Content revision data
────────────────────

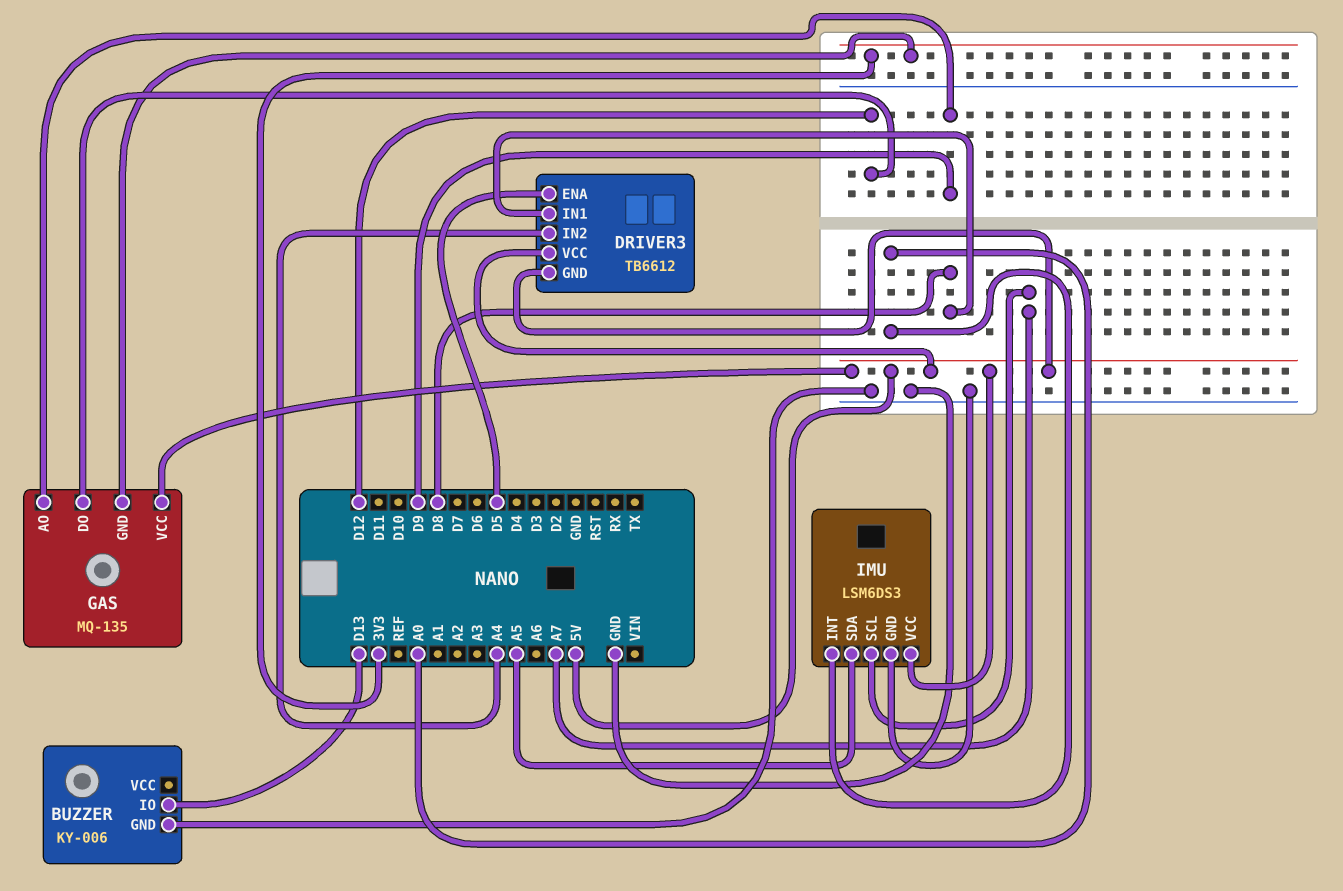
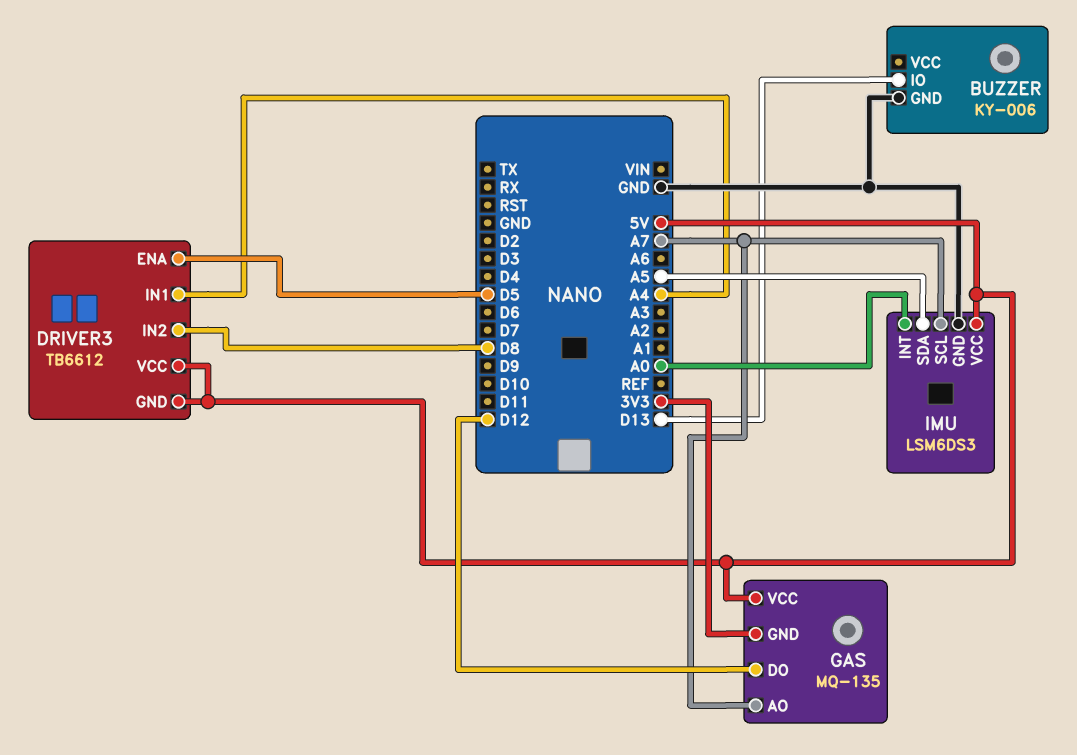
DRIVER3 pin IN1: D8 -> A4
DRIVER3 pin IN2: A4 -> D8
GAS pin AO: D9 -> A7

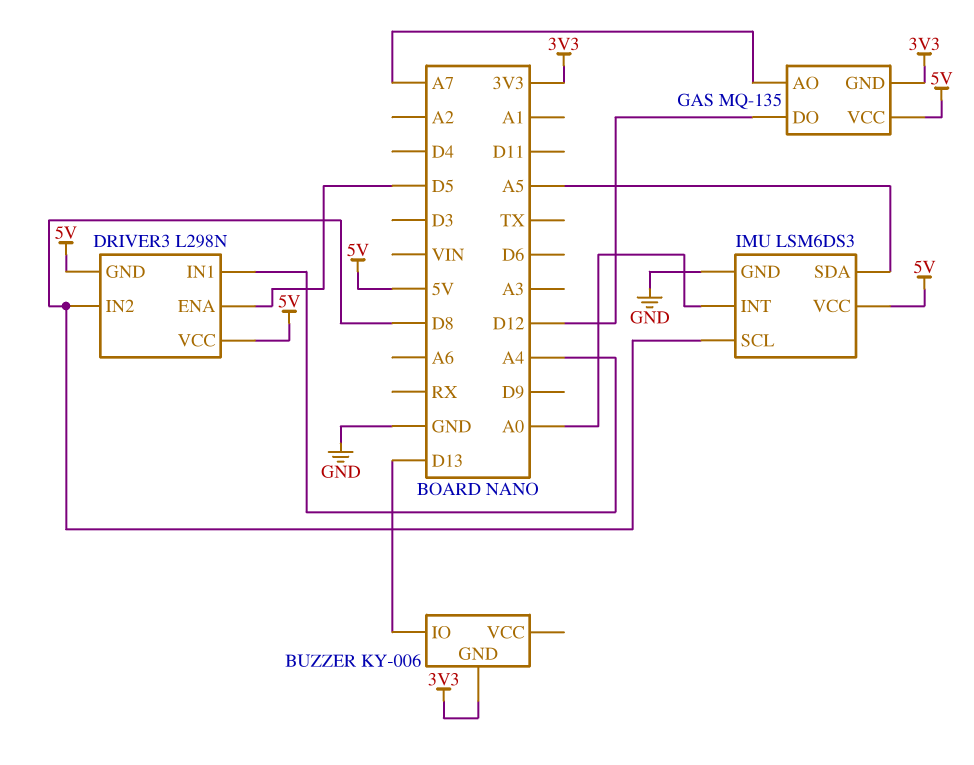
BUZZER pin GND: GND -> 3V3
DRIVER3: TB6612 -> L298N
IMU pin SCL: A7 -> D8

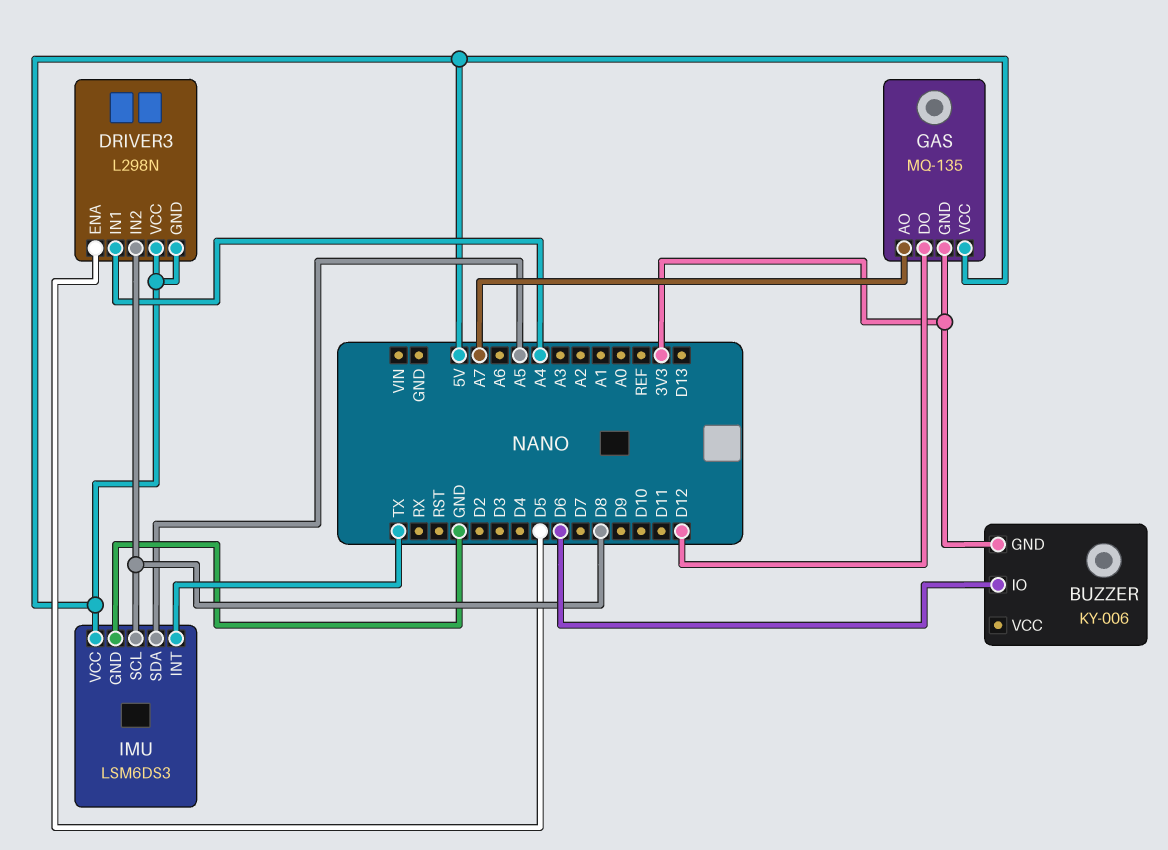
BUZZER pin IO: D13 -> D6
IMU pin INT: A0 -> TX

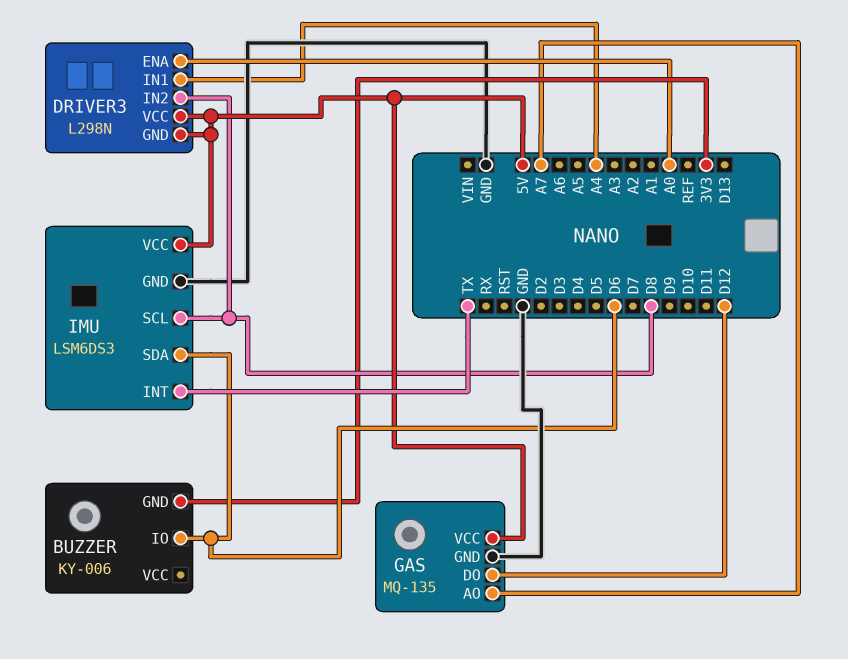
DRIVER3 pin ENA: D5 -> A0
GAS pin GND: 3V3 -> GND
IMU pin SDA: A5 -> D6

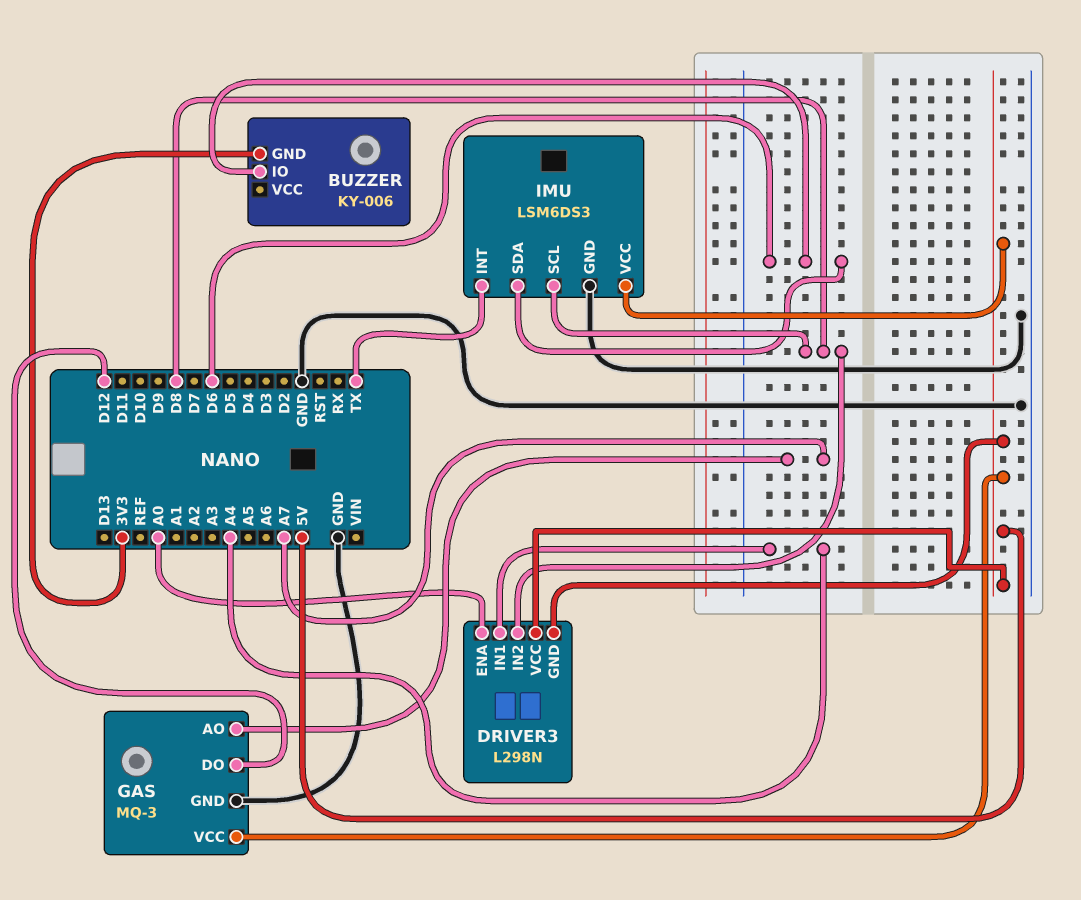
GAS: MQ-135 -> MQ-3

────────────────────

Aim of the exercise
Copy out all of the entries exactly as they stand, with no pictures in your copy.

Output for this task
DRIVER3 pin IN1: D8 -> A4
DRIVER3 pin IN2: A4 -> D8
GAS pin AO: D9 -> A7

BUZZER pin GND: GND -> 3V3
DRIVER3: TB6612 -> L298N
IMU pin SCL: A7 -> D8

BUZZER pin IO: D13 -> D6
IMU pin INT: A0 -> TX

DRIVER3 pin ENA: D5 -> A0
GAS pin GND: 3V3 -> GND
IMU pin SDA: A5 -> D6

GAS: MQ-135 -> MQ-3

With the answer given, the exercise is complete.